### ASSIGNMENT
The required output is the lines from the one with "R5: 4.7k (CTL, IC2/P1.7) -> 4.7k (CTL, GND)" through the end of the data, repeated verbatim, with no pictures included.

Top of ENTRIES PROVIDED

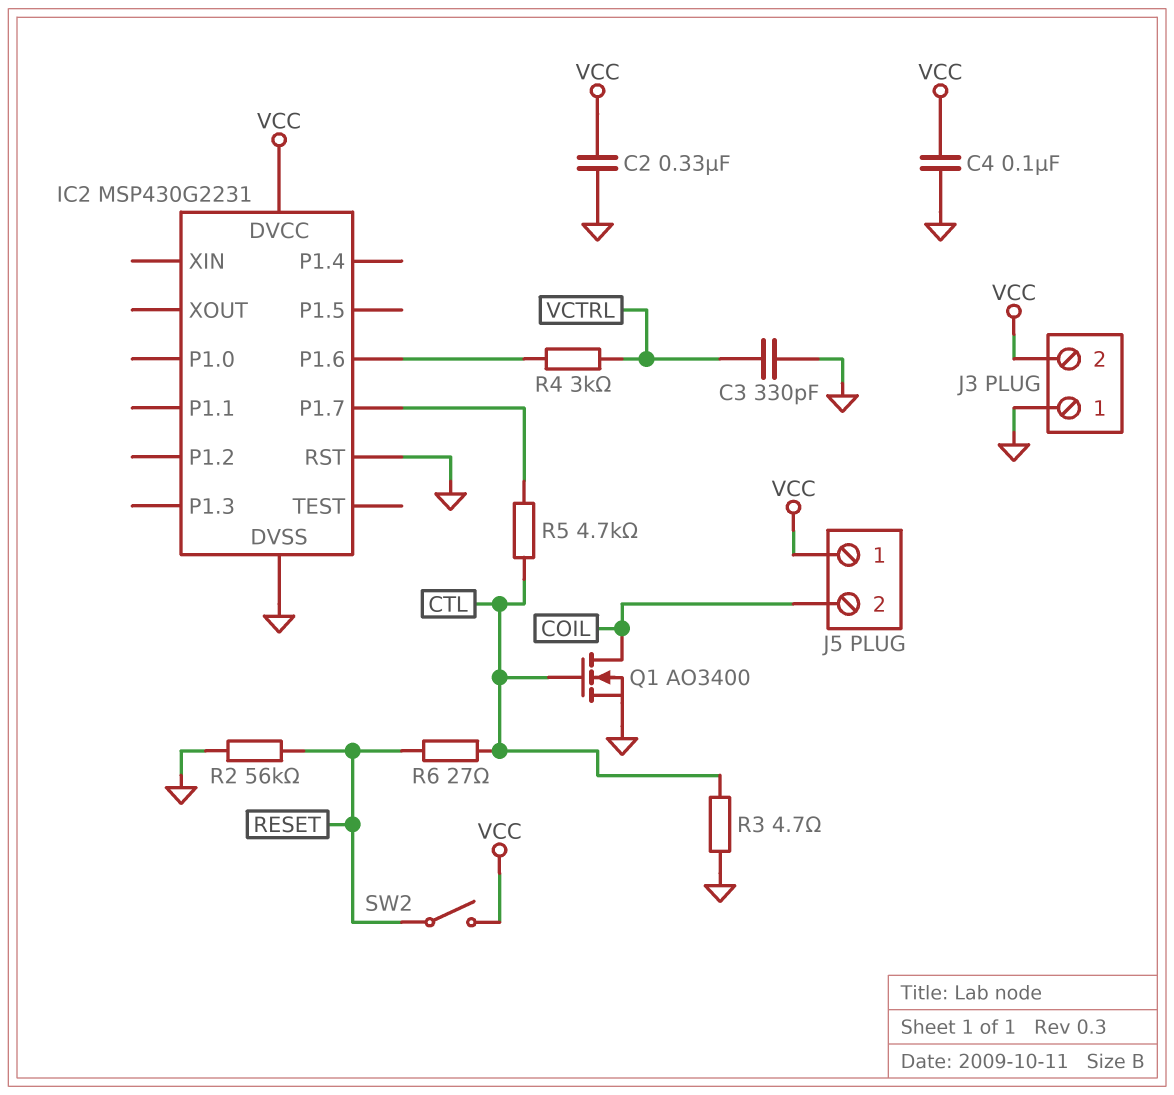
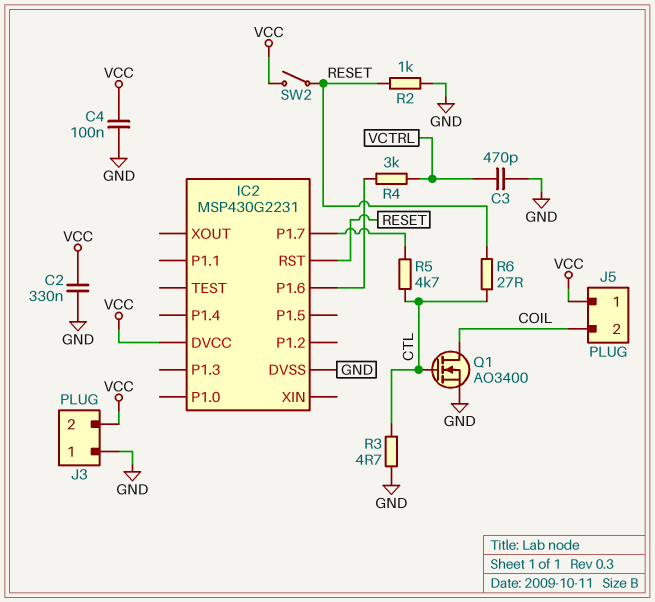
C3: 330pF (GND, VCTRL) -> 470pF (GND, VCTRL)
IC2 pin RST: GND -> RESET
R2: 56k (GND, RESET) -> 1k (GND, RESET)

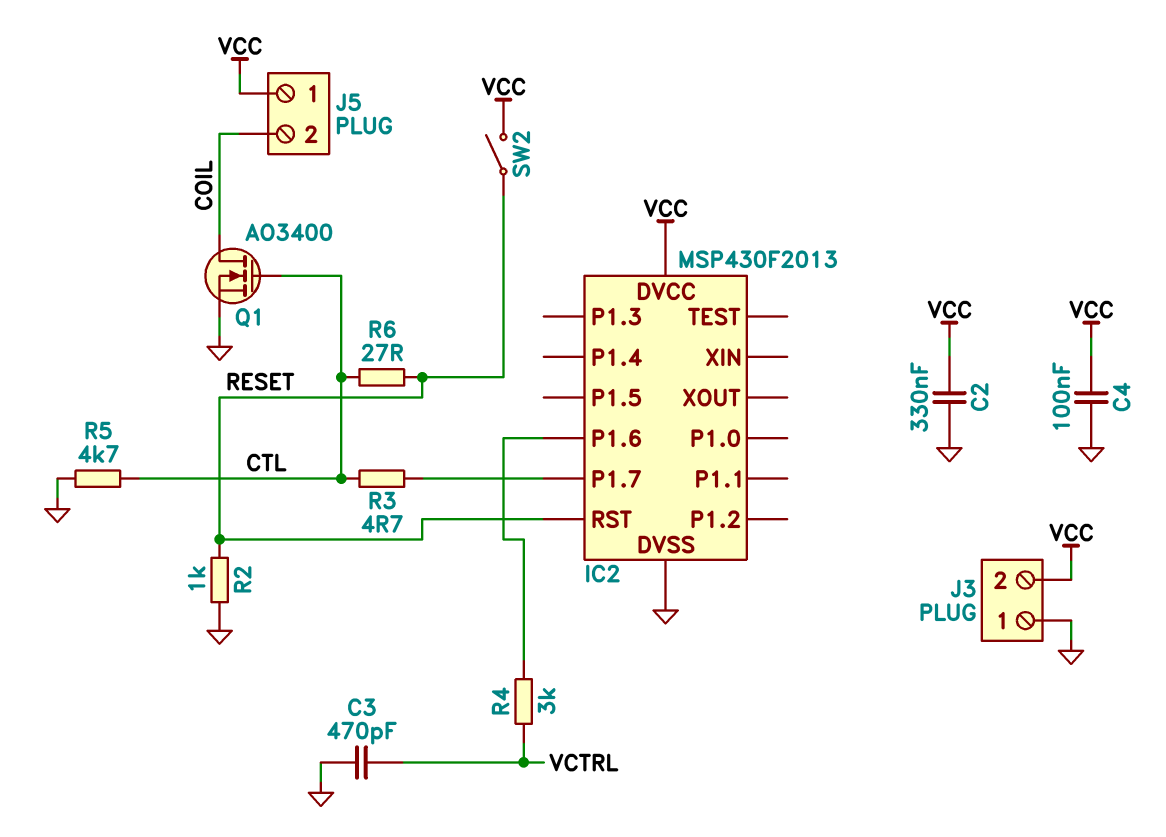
IC2: MSP430G2231 -> MSP430F2013
R3: 4.7 (CTL, GND) -> 4.7 (CTL, IC2/P1.7)
R5: 4.7k (CTL, IC2/P1.7) -> 4.7k (CTL, GND)

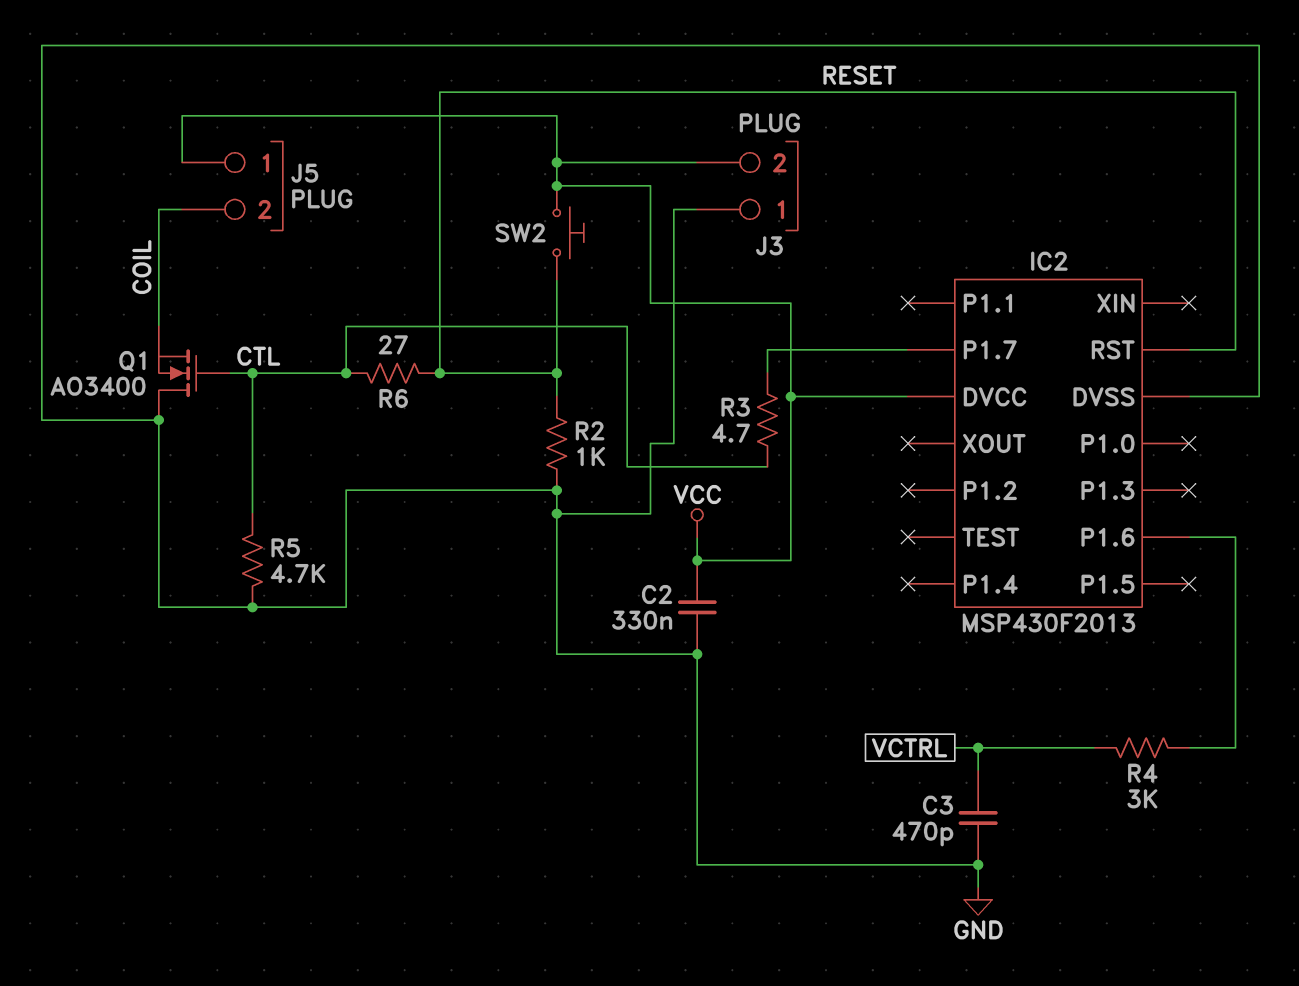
C4: 100nF (GND, VCC) -> none
Q1: NMOS AO3400 (G CTL, D COIL, S GND) -> NMOS AO3400 (G CTL, D GND, S COIL)
SW2: switch (RESET, VCC) -> button (RESET, VCC)

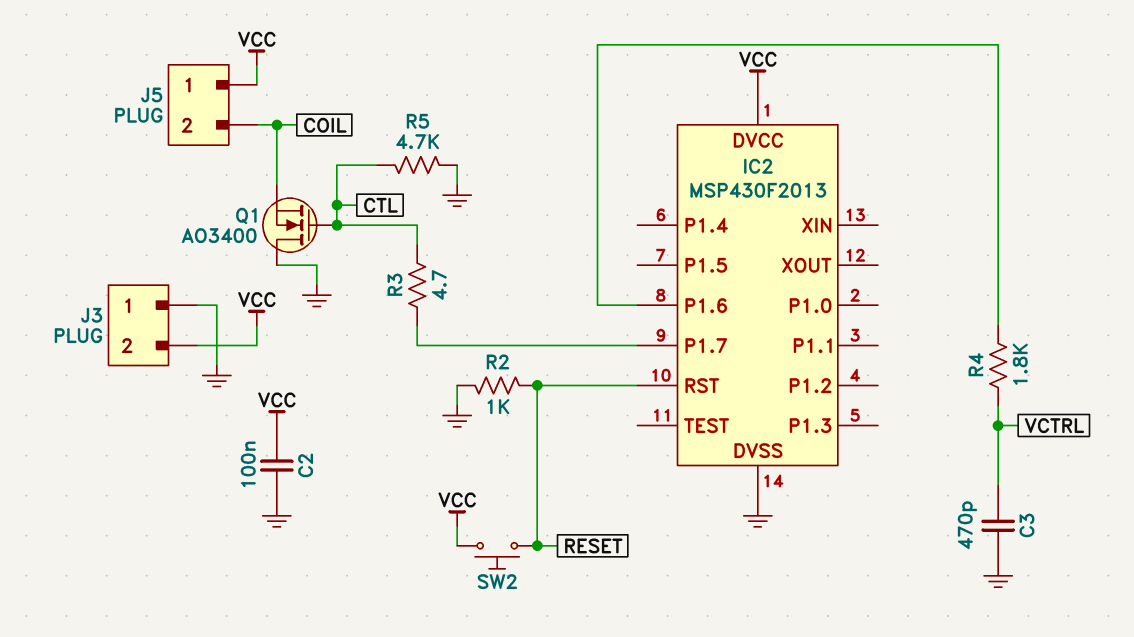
C2: 330nF (GND, VCC) -> 100nF (GND, VCC)
R4: 3k (IC2/P1.6, VCTRL) -> 1.8k (IC2/P1.6, VCTRL)
R6: 27 (CTL, RESET) -> none

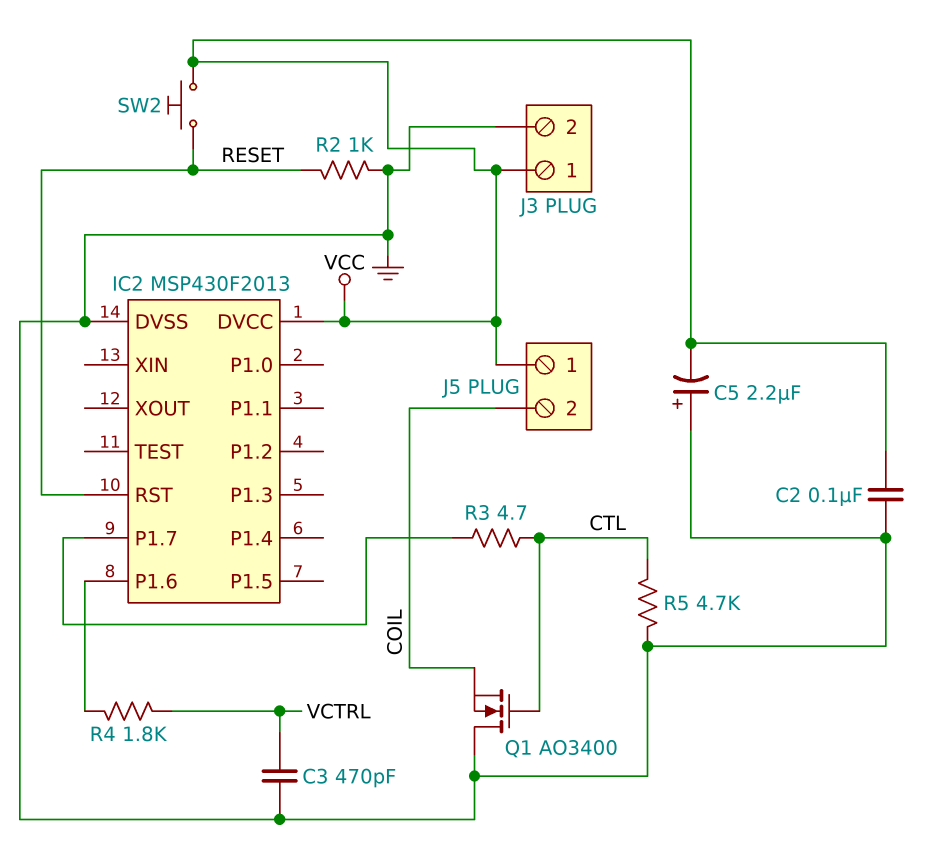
C5: none -> 2.2uF (plus GND, minus VCC)
J3 pin 1: GND -> VCC
J3 pin 2: VCC -> GND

Bottom of ENTRIES PROVIDED

### WORKED SOLUTION
R5: 4.7k (CTL, IC2/P1.7) -> 4.7k (CTL, GND)

C4: 100nF (GND, VCC) -> none
Q1: NMOS AO3400 (G CTL, D COIL, S GND) -> NMOS AO3400 (G CTL, D GND, S COIL)
SW2: switch (RESET, VCC) -> button (RESET, VCC)

C2: 330nF (GND, VCC) -> 100nF (GND, VCC)
R4: 3k (IC2/P1.6, VCTRL) -> 1.8k (IC2/P1.6, VCTRL)
R6: 27 (CTL, RESET) -> none

C5: none -> 2.2uF (plus GND, minus VCC)
J3 pin 1: GND -> VCC
J3 pin 2: VCC -> GND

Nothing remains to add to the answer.